> **PROBLEM TO WORK ON**
When you reach the line in the listing below that contains "none -> yellow brick D4 level 1", begin returning lines exactly as written, and stop after the line that contains "none -> yellow brick E3 level 2". Return no other lines.

START ENTRIES SUPPLIED

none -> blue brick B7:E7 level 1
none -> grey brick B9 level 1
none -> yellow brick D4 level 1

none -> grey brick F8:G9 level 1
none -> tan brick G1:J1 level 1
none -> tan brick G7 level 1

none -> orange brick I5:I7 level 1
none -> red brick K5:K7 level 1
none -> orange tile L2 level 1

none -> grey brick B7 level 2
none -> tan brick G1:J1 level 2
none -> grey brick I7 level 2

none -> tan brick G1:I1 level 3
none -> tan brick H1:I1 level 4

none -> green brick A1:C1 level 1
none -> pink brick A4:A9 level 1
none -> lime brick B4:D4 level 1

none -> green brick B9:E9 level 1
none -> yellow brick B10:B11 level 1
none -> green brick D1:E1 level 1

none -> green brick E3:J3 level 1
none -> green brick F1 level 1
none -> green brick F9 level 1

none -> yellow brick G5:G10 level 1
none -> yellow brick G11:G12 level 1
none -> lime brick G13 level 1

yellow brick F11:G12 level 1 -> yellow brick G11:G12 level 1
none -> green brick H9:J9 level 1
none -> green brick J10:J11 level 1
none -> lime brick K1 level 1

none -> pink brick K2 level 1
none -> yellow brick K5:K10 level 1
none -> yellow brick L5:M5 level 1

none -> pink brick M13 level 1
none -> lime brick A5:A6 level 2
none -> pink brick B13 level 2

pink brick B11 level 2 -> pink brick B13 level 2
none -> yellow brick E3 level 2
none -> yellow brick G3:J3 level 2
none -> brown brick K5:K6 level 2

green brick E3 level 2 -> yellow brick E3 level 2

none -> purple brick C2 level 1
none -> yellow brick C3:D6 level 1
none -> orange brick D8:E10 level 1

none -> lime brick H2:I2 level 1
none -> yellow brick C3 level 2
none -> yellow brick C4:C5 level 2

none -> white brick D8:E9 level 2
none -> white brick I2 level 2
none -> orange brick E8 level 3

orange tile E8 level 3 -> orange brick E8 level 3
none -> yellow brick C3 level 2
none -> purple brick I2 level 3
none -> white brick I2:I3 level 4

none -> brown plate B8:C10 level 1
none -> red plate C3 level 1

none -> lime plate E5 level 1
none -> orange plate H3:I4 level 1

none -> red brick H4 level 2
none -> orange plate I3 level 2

END ENTRIES SUPPLIED

> **RESPONSE TO THE EXERCISE**
none -> yellow brick D4 level 1

none -> grey brick F8:G9 level 1
none -> tan brick G1:J1 level 1
none -> tan brick G7 level 1

none -> orange brick I5:I7 level 1
none -> red brick K5:K7 level 1
none -> orange tile L2 level 1

none -> grey brick B7 level 2
none -> tan brick G1:J1 level 2
none -> grey brick I7 level 2

none -> tan brick G1:I1 level 3
none -> tan brick H1:I1 level 4

none -> green brick A1:C1 level 1
none -> pink brick A4:A9 level 1
none -> lime brick B4:D4 level 1

none -> green brick B9:E9 level 1
none -> yellow brick B10:B11 level 1
none -> green brick D1:E1 level 1

none -> green brick E3:J3 level 1
none -> green brick F1 level 1
none -> green brick F9 level 1

none -> yellow brick G5:G10 level 1
none -> yellow brick G11:G12 level 1
none -> lime brick G13 level 1

yellow brick F11:G12 level 1 -> yellow brick G11:G12 level 1
none -> green brick H9:J9 level 1
none -> green brick J10:J11 level 1
none -> lime brick K1 level 1

none -> pink brick K2 level 1
none -> yellow brick K5:K10 level 1
none -> yellow brick L5:M5 level 1

none -> pink brick M13 level 1
none -> lime brick A5:A6 level 2
none -> pink brick B13 level 2

pink brick B11 level 2 -> pink brick B13 level 2
none -> yellow brick E3 level 2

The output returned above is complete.